A verbatim copy of the data is wanted, minus any picture in it.

--- RECORDS PROVIDED Enclosed Below ---

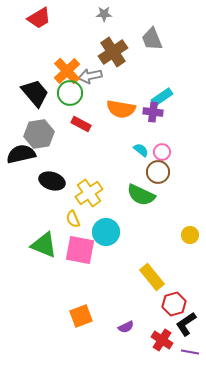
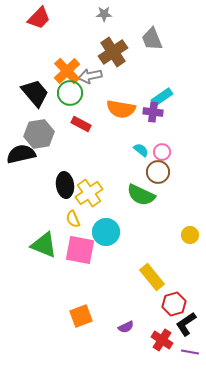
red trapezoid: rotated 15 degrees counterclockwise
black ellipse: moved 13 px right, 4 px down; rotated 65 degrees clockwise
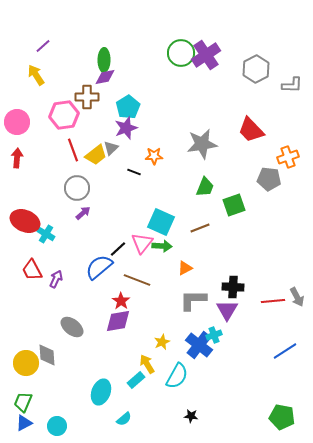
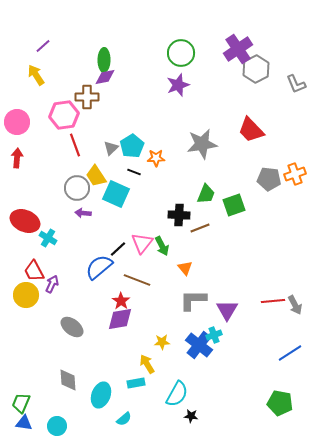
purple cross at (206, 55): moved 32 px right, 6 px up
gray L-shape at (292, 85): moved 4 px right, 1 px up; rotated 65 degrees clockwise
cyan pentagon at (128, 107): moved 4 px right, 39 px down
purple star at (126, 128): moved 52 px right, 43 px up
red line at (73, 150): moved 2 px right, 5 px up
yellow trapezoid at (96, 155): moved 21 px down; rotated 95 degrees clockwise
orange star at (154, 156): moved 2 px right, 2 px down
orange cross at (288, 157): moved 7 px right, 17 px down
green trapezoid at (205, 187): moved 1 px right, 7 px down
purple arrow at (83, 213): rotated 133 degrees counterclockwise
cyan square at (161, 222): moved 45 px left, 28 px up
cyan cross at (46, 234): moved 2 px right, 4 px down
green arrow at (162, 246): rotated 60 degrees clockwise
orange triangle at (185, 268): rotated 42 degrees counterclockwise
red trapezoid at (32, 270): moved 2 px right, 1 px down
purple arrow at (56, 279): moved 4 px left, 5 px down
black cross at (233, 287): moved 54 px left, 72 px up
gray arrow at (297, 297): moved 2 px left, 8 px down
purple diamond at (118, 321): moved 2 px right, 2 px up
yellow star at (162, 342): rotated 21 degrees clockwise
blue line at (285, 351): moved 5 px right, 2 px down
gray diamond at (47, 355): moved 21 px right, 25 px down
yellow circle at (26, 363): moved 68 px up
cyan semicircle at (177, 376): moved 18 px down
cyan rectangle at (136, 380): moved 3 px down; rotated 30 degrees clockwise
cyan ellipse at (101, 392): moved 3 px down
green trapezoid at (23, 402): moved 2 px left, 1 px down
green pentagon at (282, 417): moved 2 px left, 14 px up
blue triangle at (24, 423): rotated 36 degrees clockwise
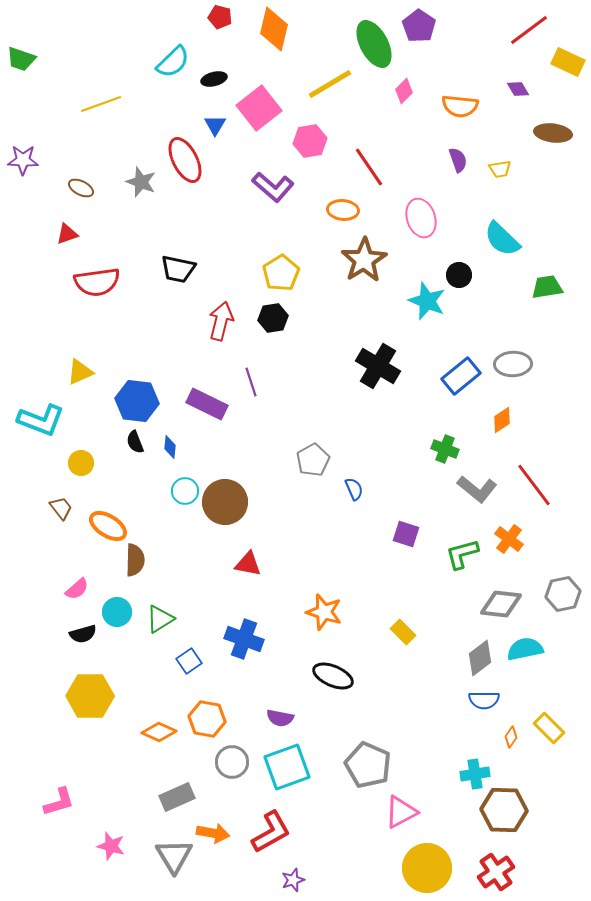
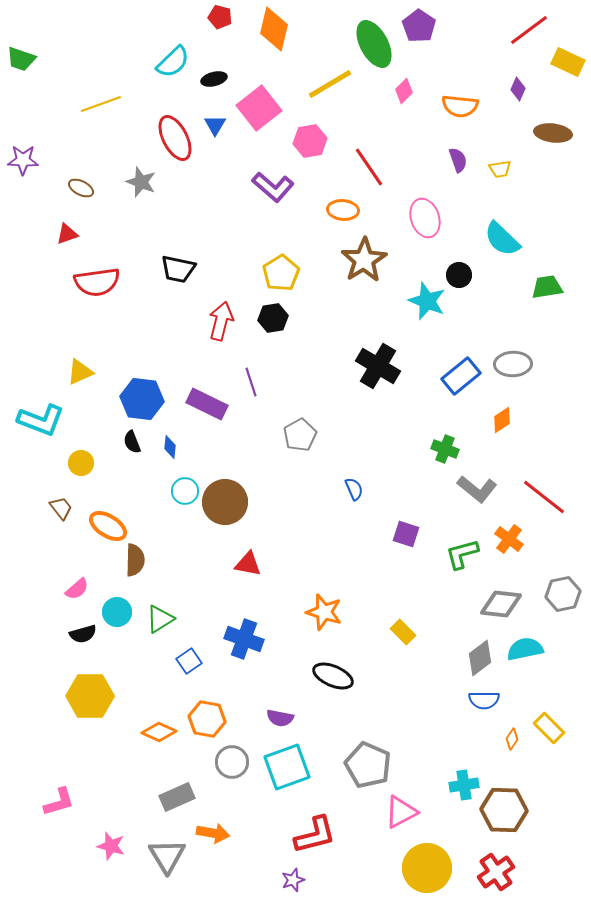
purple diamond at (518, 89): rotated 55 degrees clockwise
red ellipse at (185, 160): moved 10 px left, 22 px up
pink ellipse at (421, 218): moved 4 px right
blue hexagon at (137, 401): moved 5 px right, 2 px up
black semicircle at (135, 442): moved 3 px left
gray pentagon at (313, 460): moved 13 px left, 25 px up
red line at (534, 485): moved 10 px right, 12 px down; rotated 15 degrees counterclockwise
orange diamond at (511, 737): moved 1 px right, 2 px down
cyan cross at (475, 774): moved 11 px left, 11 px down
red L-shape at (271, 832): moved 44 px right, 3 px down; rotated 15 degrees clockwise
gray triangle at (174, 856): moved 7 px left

--- End of Enclosed RECORDS PROVIDED ---

__ANSWER BOX__.
red trapezoid: rotated 15 degrees counterclockwise
black ellipse: moved 13 px right, 4 px down; rotated 65 degrees clockwise
purple cross at (206, 55): moved 32 px right, 6 px up
gray L-shape at (292, 85): moved 4 px right, 1 px up; rotated 65 degrees clockwise
cyan pentagon at (128, 107): moved 4 px right, 39 px down
purple star at (126, 128): moved 52 px right, 43 px up
red line at (73, 150): moved 2 px right, 5 px up
yellow trapezoid at (96, 155): moved 21 px down; rotated 95 degrees clockwise
orange star at (154, 156): moved 2 px right, 2 px down
orange cross at (288, 157): moved 7 px right, 17 px down
green trapezoid at (205, 187): moved 1 px right, 7 px down
purple arrow at (83, 213): rotated 133 degrees counterclockwise
cyan square at (161, 222): moved 45 px left, 28 px up
cyan cross at (46, 234): moved 2 px right, 4 px down
green arrow at (162, 246): rotated 60 degrees clockwise
orange triangle at (185, 268): rotated 42 degrees counterclockwise
red trapezoid at (32, 270): moved 2 px right, 1 px down
purple arrow at (56, 279): moved 4 px left, 5 px down
black cross at (233, 287): moved 54 px left, 72 px up
gray arrow at (297, 297): moved 2 px left, 8 px down
purple diamond at (118, 321): moved 2 px right, 2 px up
yellow star at (162, 342): rotated 21 degrees clockwise
blue line at (285, 351): moved 5 px right, 2 px down
gray diamond at (47, 355): moved 21 px right, 25 px down
yellow circle at (26, 363): moved 68 px up
cyan semicircle at (177, 376): moved 18 px down
cyan rectangle at (136, 380): moved 3 px down; rotated 30 degrees clockwise
cyan ellipse at (101, 392): moved 3 px down
green trapezoid at (23, 402): moved 2 px left, 1 px down
green pentagon at (282, 417): moved 2 px left, 14 px up
blue triangle at (24, 423): rotated 36 degrees clockwise
purple diamond at (518, 89): rotated 55 degrees clockwise
red ellipse at (185, 160): moved 10 px left, 22 px up
pink ellipse at (421, 218): moved 4 px right
blue hexagon at (137, 401): moved 5 px right, 2 px up
black semicircle at (135, 442): moved 3 px left
gray pentagon at (313, 460): moved 13 px left, 25 px up
red line at (534, 485): moved 10 px right, 12 px down; rotated 15 degrees counterclockwise
orange diamond at (511, 737): moved 1 px right, 2 px down
cyan cross at (475, 774): moved 11 px left, 11 px down
red L-shape at (271, 832): moved 44 px right, 3 px down; rotated 15 degrees clockwise
gray triangle at (174, 856): moved 7 px left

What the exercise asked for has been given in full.